WORK REQUIRED: Pictures must be dropped from the copy of the entries below; all else is returned exactly.

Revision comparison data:
· · ·
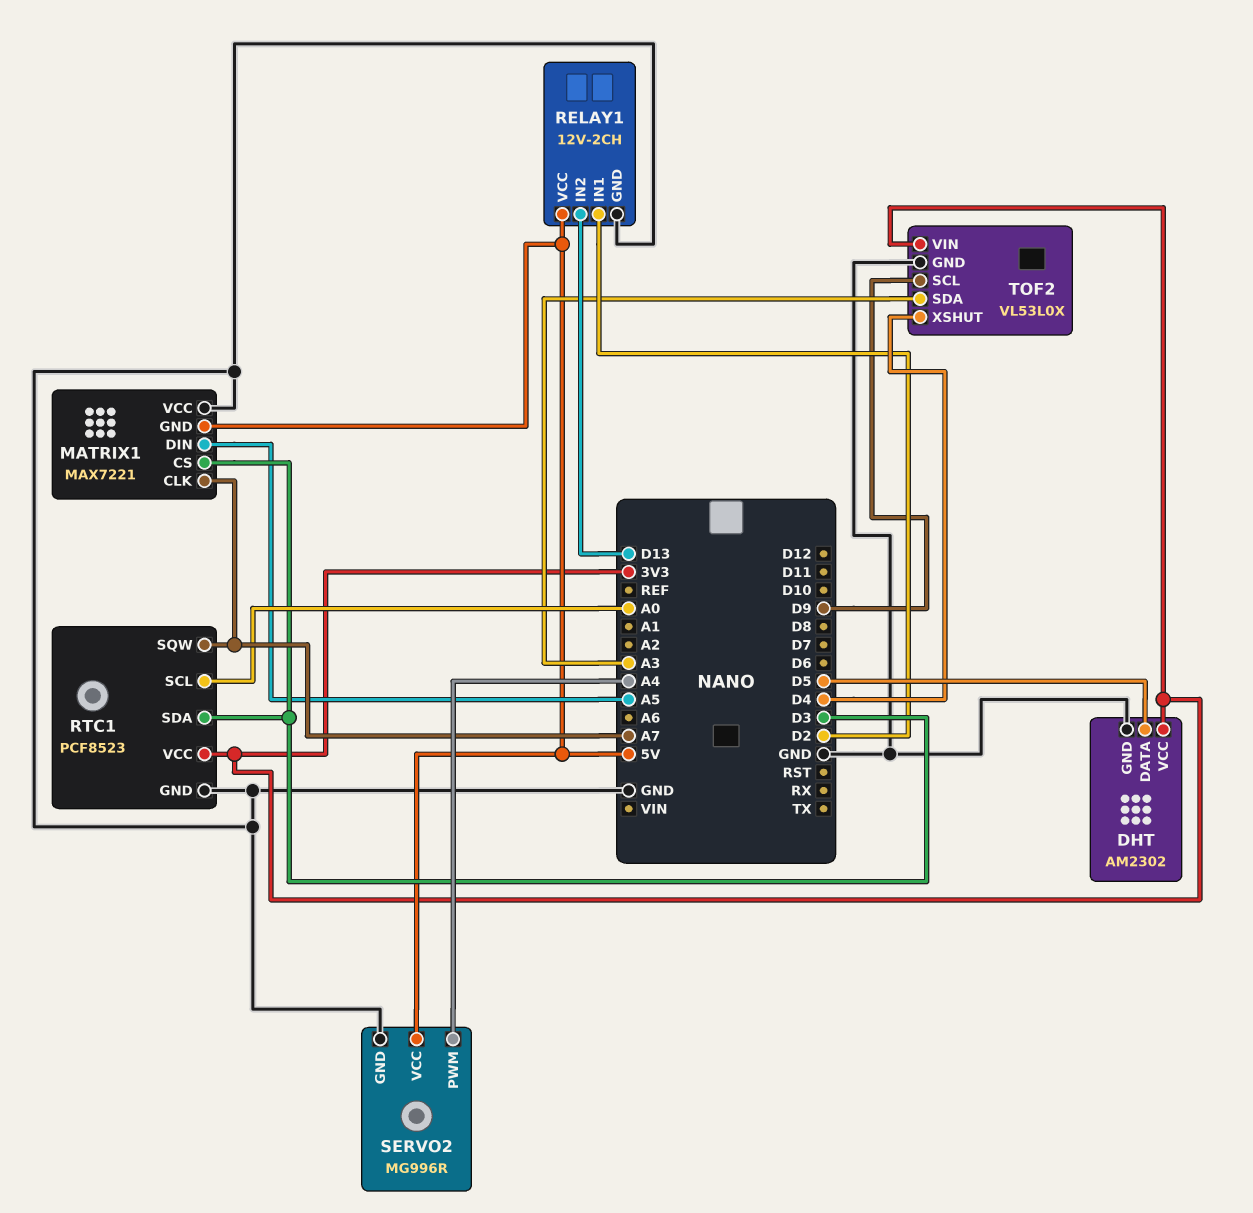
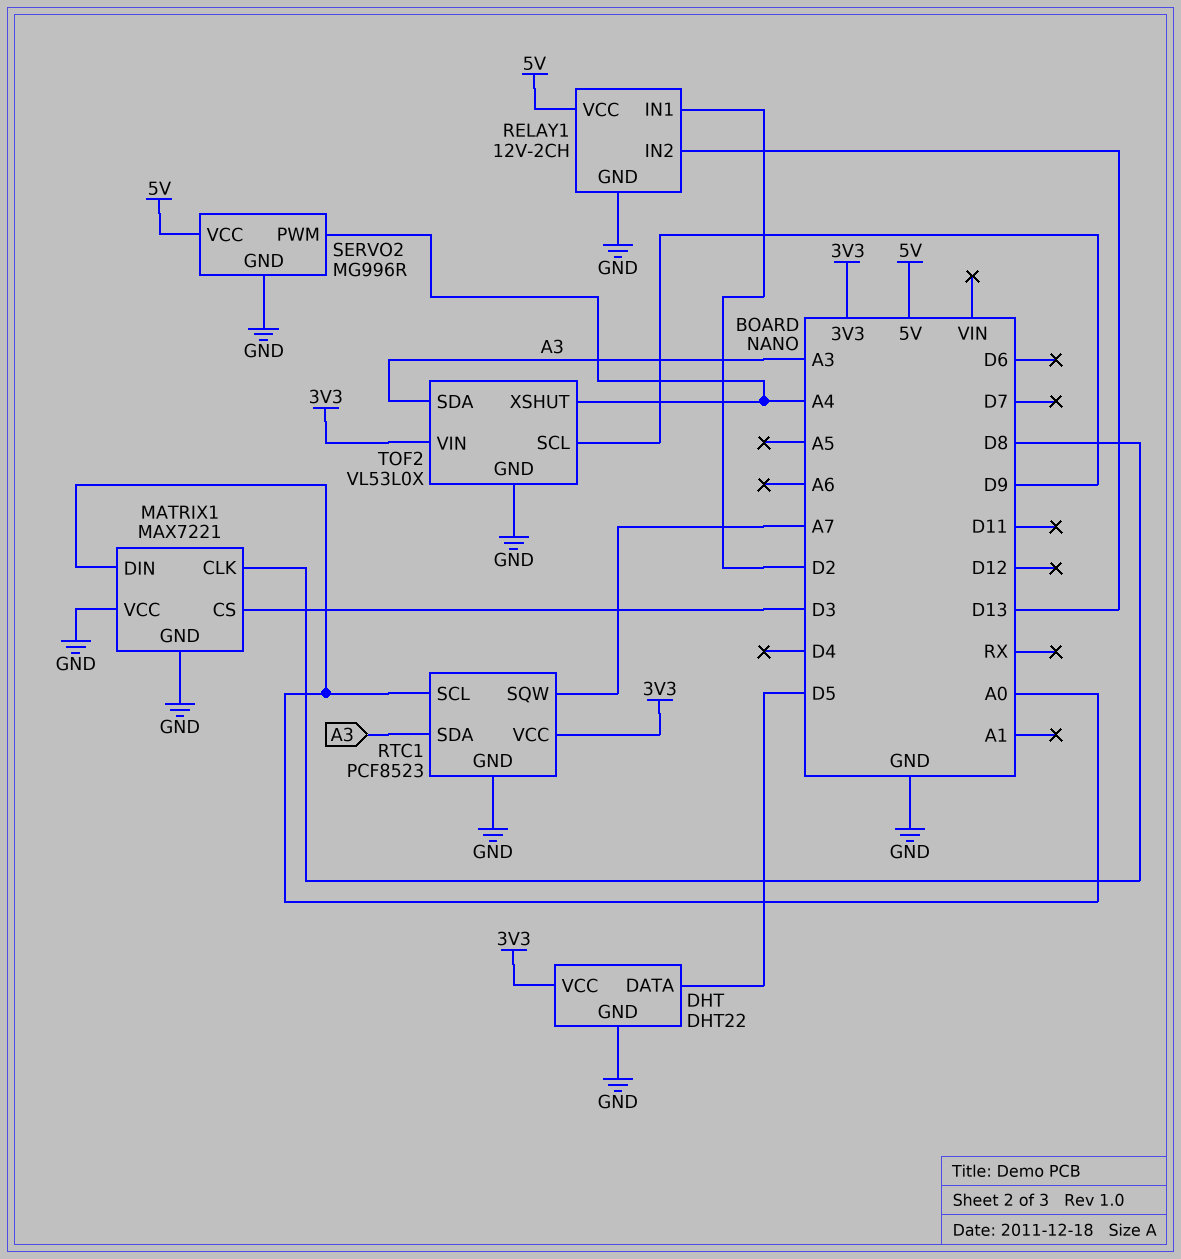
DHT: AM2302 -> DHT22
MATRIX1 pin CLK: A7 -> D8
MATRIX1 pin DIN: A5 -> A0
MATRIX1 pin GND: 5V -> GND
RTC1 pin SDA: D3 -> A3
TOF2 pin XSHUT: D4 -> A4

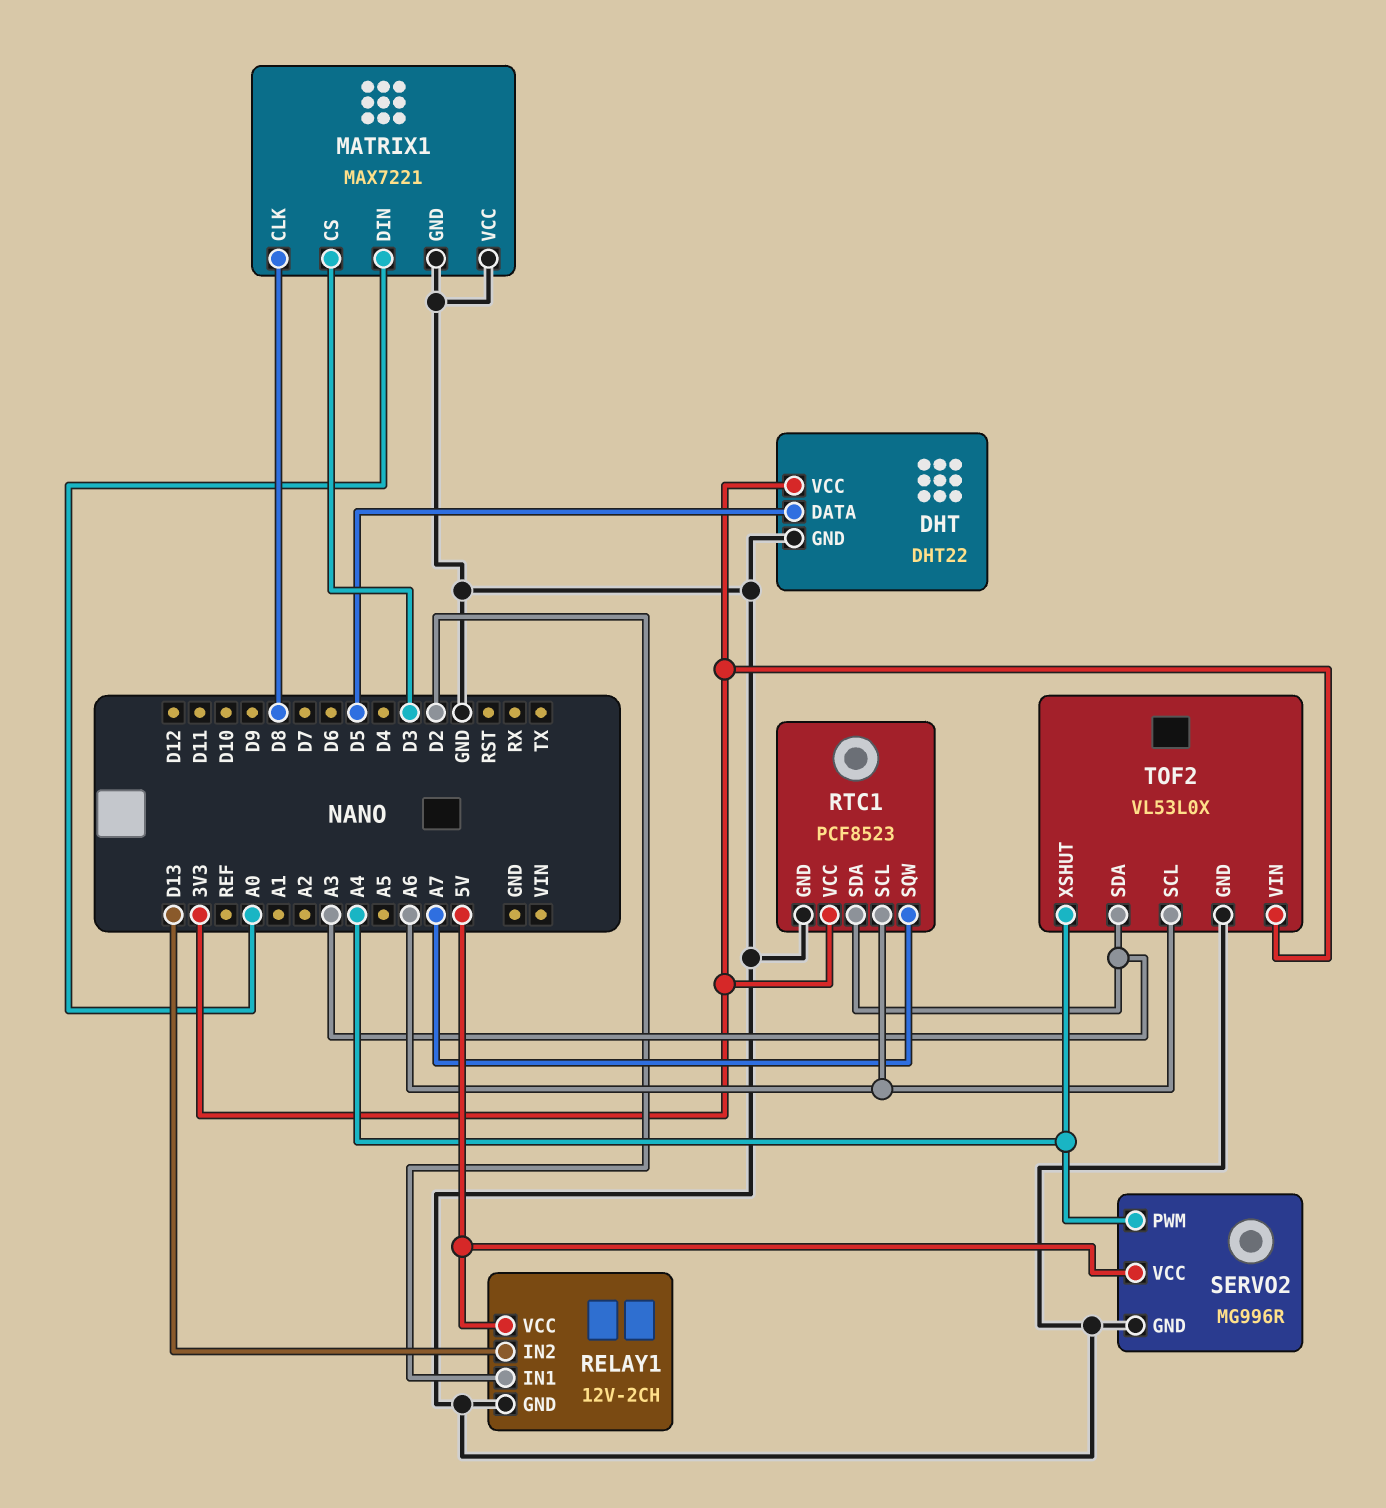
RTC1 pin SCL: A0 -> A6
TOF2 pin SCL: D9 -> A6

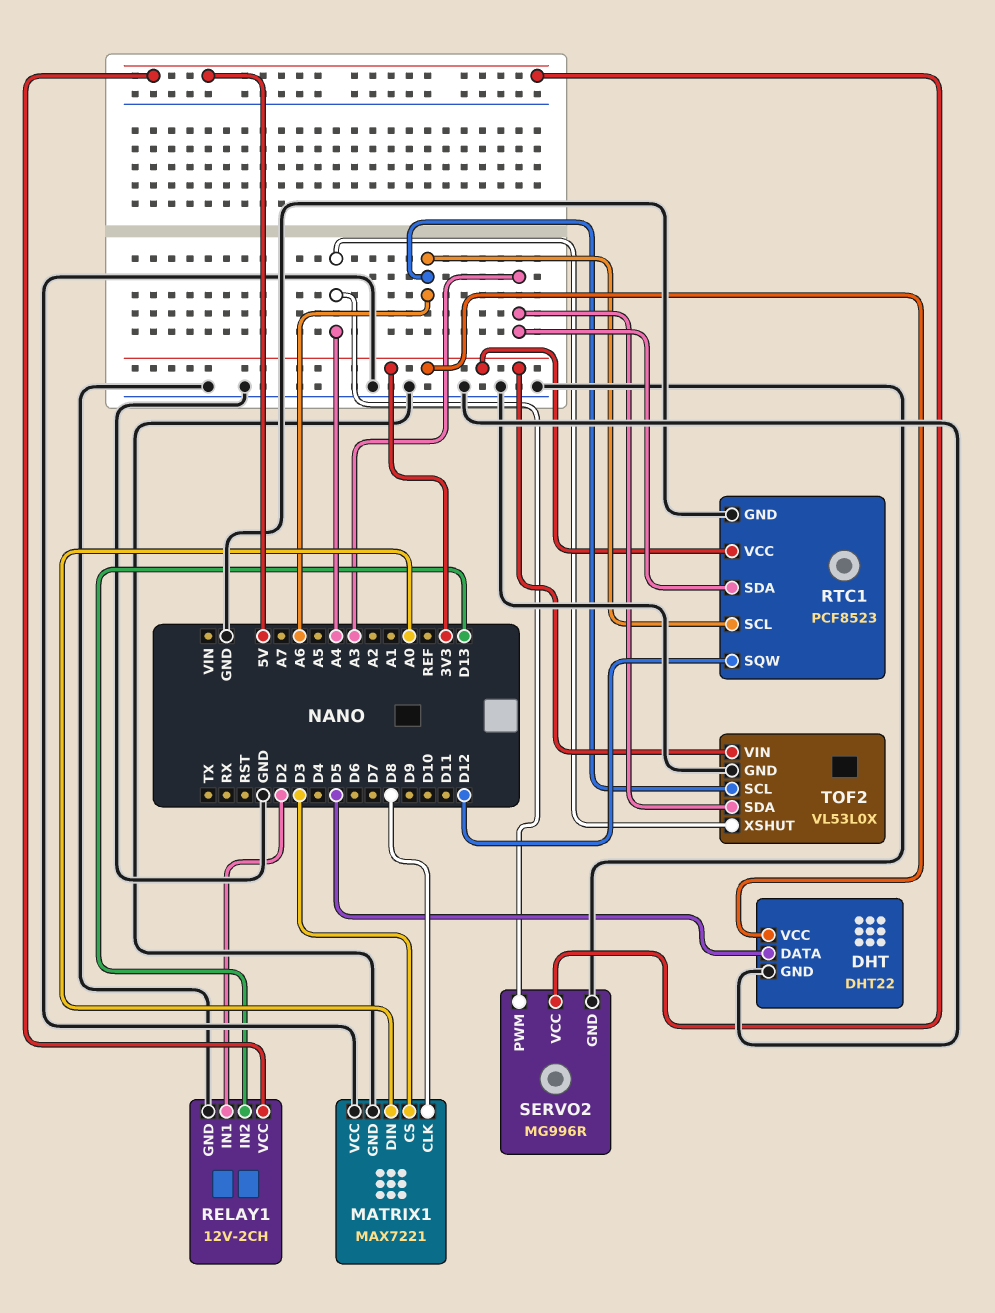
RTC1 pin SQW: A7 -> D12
· · ·
EXERCISE RESULT:
DHT: AM2302 -> DHT22
MATRIX1 pin CLK: A7 -> D8
MATRIX1 pin DIN: A5 -> A0
MATRIX1 pin GND: 5V -> GND
RTC1 pin SDA: D3 -> A3
TOF2 pin XSHUT: D4 -> A4

RTC1 pin SCL: A0 -> A6
TOF2 pin SCL: D9 -> A6

RTC1 pin SQW: A7 -> D12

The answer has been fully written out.